* [Goal of the exercise]: Output the line with "[59,167,134,278]" and every following line to the end of the material, exactly as they appear.

* [Provided entries]:
----

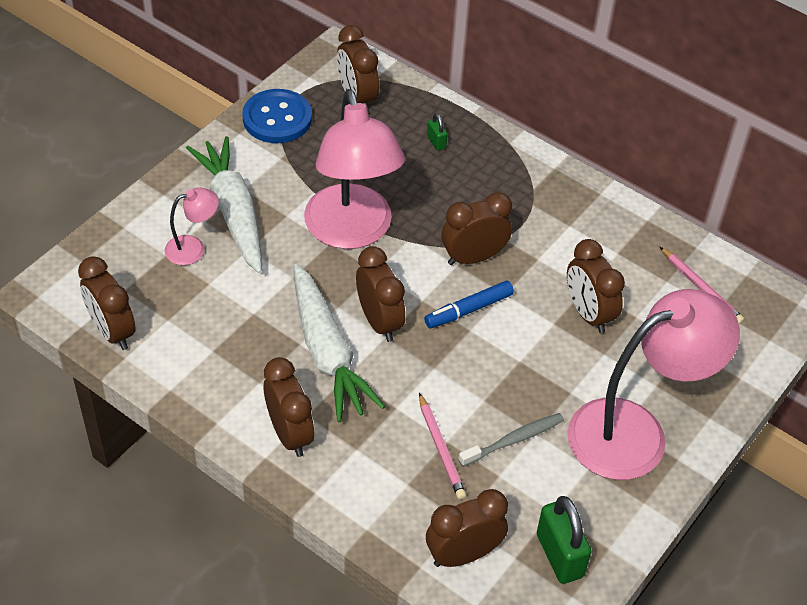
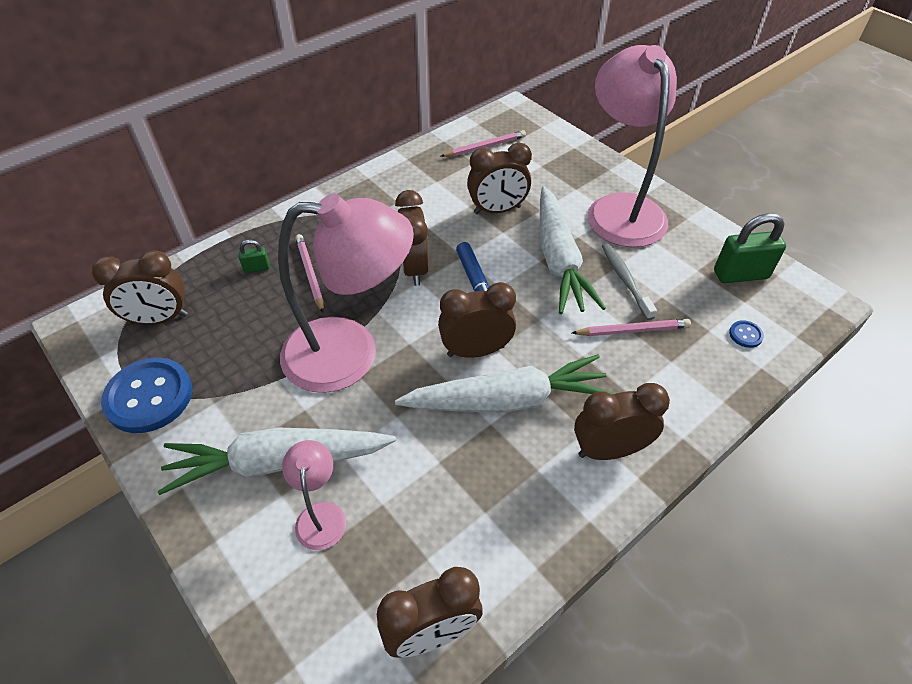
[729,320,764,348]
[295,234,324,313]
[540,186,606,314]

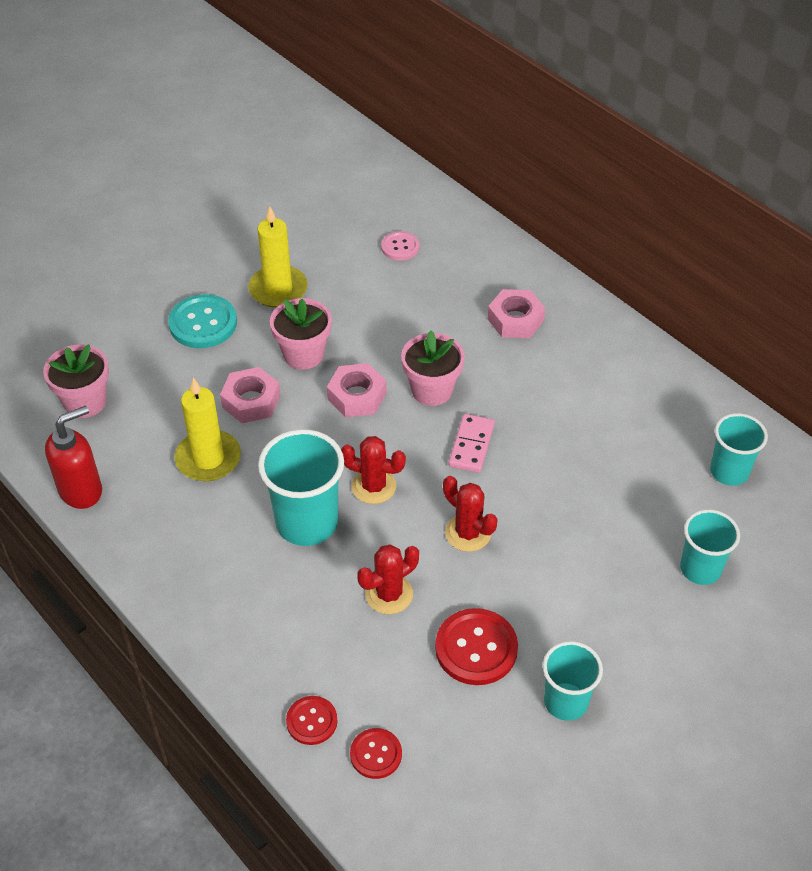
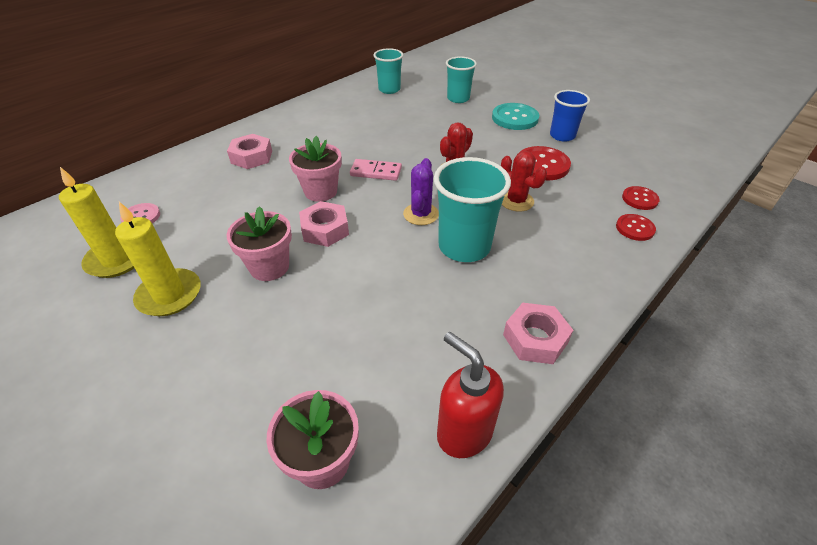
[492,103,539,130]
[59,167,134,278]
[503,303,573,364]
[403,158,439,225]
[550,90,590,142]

----

* [Exercise answer]:
[59,167,134,278]
[503,303,573,364]
[403,158,439,225]
[550,90,590,142]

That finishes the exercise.